# [About this exercise]
Starting with the line containing "(645, 223) = (340, 161): none" and going on through the line containing "(798, 312) = (468, 131): turquoise", return the lines of the data below exactly, and only those.

** Excerpted records follows **

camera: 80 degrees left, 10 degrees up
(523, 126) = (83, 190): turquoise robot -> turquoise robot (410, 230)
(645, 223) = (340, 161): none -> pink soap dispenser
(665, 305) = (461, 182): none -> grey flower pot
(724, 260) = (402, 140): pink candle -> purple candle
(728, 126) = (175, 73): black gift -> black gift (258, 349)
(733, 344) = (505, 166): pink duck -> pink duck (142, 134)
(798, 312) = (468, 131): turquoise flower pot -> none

** End of Excerpted records **
** Excerpted records follows **

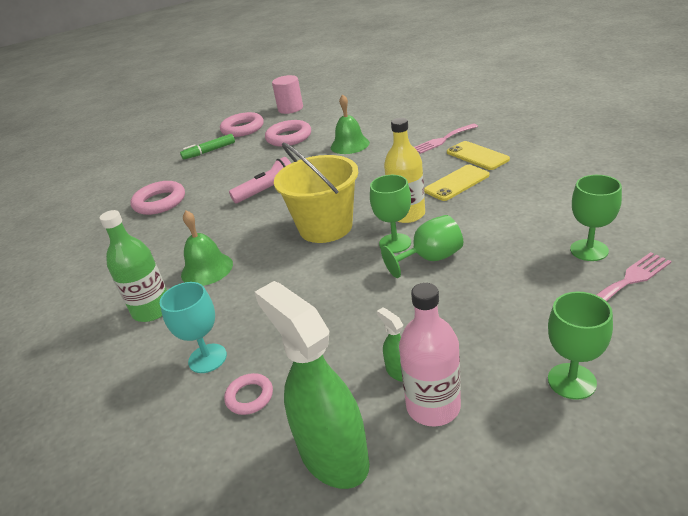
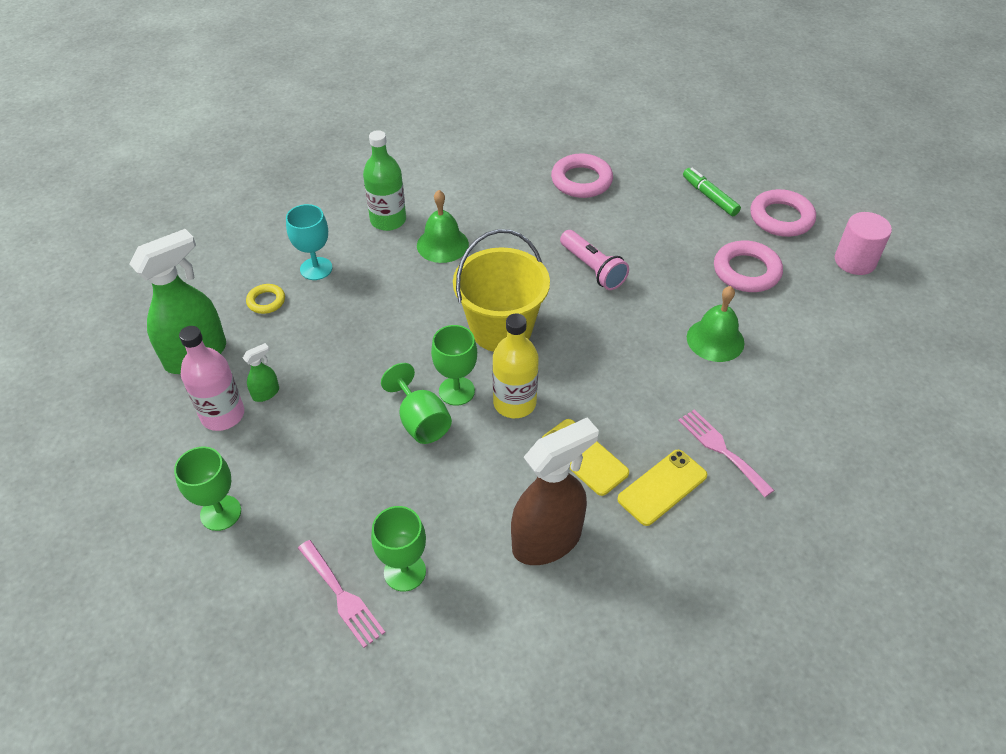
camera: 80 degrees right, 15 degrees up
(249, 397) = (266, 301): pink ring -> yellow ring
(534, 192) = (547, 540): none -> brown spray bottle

** End of Excerpted records **

# [Response to the exercise]
(645, 223) = (340, 161): none -> pink soap dispenser
(665, 305) = (461, 182): none -> grey flower pot
(724, 260) = (402, 140): pink candle -> purple candle
(728, 126) = (175, 73): black gift -> black gift (258, 349)
(733, 344) = (505, 166): pink duck -> pink duck (142, 134)
(798, 312) = (468, 131): turquoise flower pot -> none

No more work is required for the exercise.